[Information — start]

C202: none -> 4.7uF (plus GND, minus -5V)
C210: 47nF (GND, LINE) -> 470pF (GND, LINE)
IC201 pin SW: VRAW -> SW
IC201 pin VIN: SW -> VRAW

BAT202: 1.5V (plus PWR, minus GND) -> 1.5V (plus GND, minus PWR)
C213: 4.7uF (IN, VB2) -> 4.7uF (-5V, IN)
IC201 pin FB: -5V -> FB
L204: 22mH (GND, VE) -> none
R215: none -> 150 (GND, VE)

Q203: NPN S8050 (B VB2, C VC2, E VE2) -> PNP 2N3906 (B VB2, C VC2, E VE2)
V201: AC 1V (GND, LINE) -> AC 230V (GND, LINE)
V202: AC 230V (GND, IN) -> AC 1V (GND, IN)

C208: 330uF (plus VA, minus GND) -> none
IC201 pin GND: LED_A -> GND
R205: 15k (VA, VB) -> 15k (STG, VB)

[Information — finish]

About this exercise.
The required result is an exact repeat of the records above from the line containing "L204: 22mH (GND, VE) -> none" to their final line.

Response.
L204: 22mH (GND, VE) -> none
R215: none -> 150 (GND, VE)

Q203: NPN S8050 (B VB2, C VC2, E VE2) -> PNP 2N3906 (B VB2, C VC2, E VE2)
V201: AC 1V (GND, LINE) -> AC 230V (GND, LINE)
V202: AC 230V (GND, IN) -> AC 1V (GND, IN)

C208: 330uF (plus VA, minus GND) -> none
IC201 pin GND: LED_A -> GND
R205: 15k (VA, VB) -> 15k (STG, VB)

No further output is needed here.